**Work request:** Could the data below be copied exactly, minus the pictures?

◆ ◆ ◆ ◆ ◆

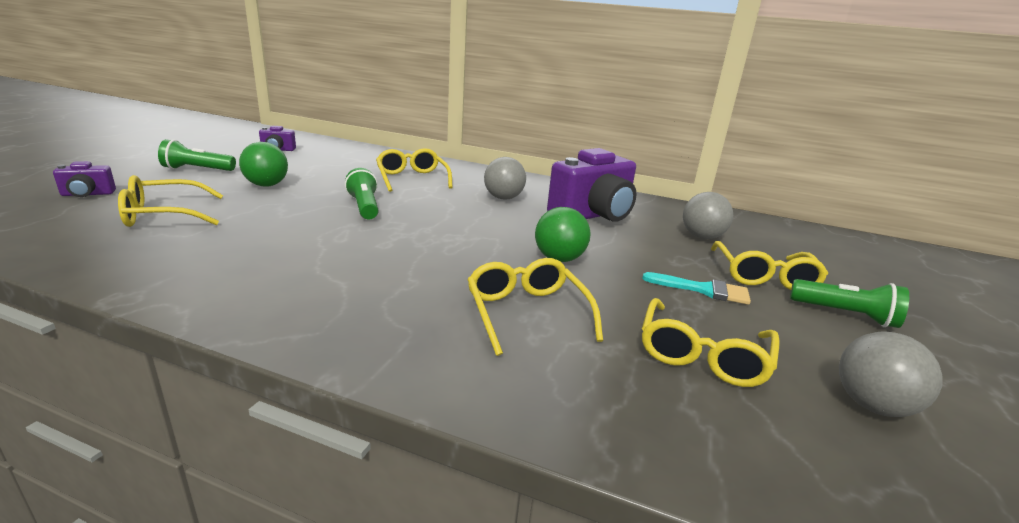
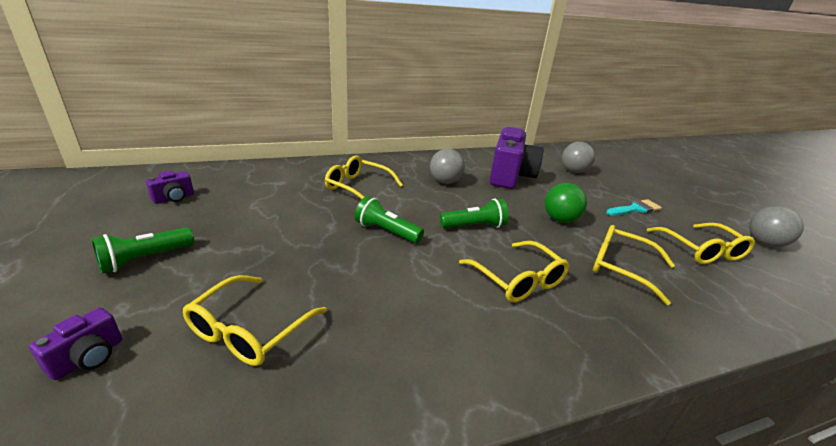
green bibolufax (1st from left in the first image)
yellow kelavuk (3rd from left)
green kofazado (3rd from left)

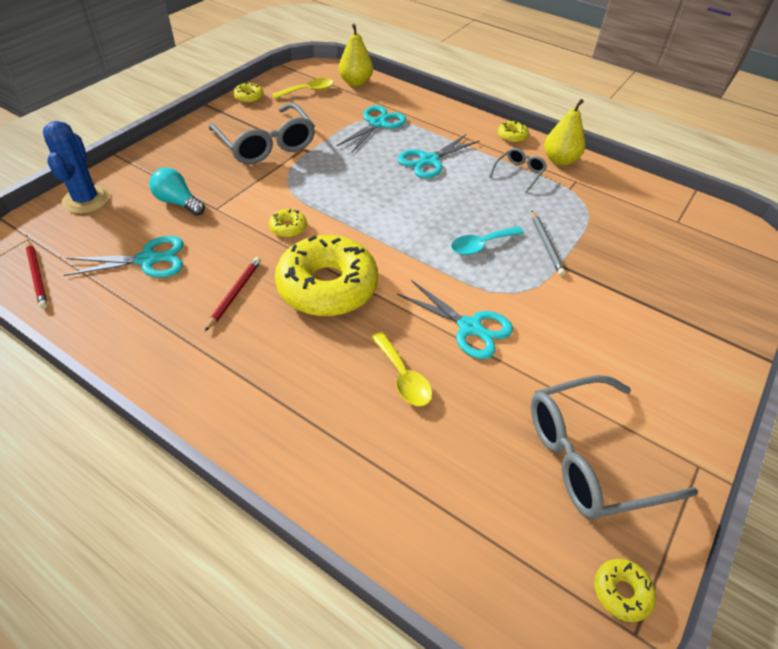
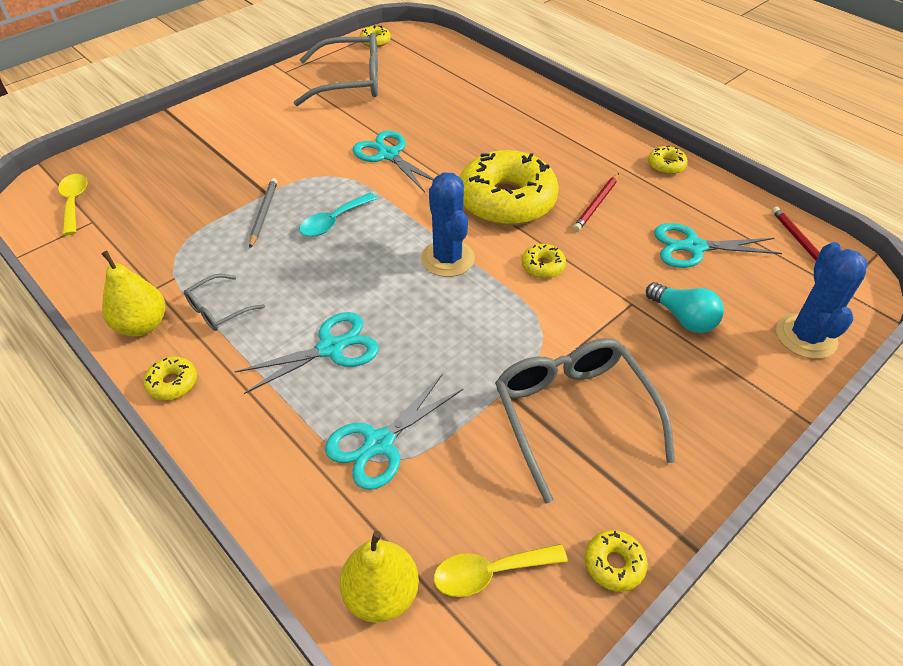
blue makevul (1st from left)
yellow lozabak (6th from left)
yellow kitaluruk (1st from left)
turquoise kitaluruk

◆ ◆ ◆ ◆ ◆

**Solution:**
green bibolufax (1st from left in the first image)
yellow kelavuk (3rd from left)
green kofazado (3rd from left)

blue makevul (1st from left)
yellow lozabak (6th from left)
yellow kitaluruk (1st from left)
turquoise kitaluruk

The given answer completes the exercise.